==== Dataset records ====

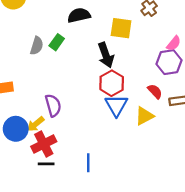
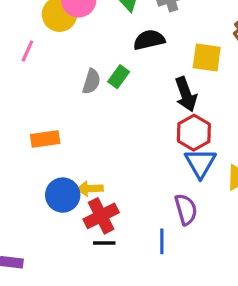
purple semicircle: (53, 105) -> (186, 209), moved
yellow arrow: (36, 124) -> (90, 189), turned 36

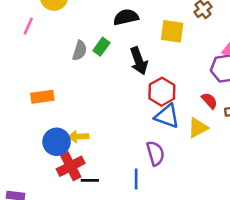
black arrow: (186, 94) -> (139, 61), moved
blue triangle: (200, 163) -> (167, 116), turned -40
red cross: (101, 216) -> (71, 166), moved

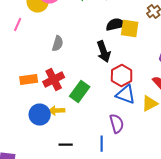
black semicircle: (126, 17) -> (116, 24), moved
green rectangle: (101, 47) -> (80, 92), moved, size x1.5
red cross: (71, 166) -> (54, 80), moved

====

[Requirement]: Repeat the records word for word. Leave out whatever pictures they hold.

[Task solution]:
purple semicircle: (53, 105) -> (186, 209), moved
yellow arrow: (36, 124) -> (90, 189), turned 36

black arrow: (186, 94) -> (139, 61), moved
blue triangle: (200, 163) -> (167, 116), turned -40
red cross: (101, 216) -> (71, 166), moved

black semicircle: (126, 17) -> (116, 24), moved
green rectangle: (101, 47) -> (80, 92), moved, size x1.5
red cross: (71, 166) -> (54, 80), moved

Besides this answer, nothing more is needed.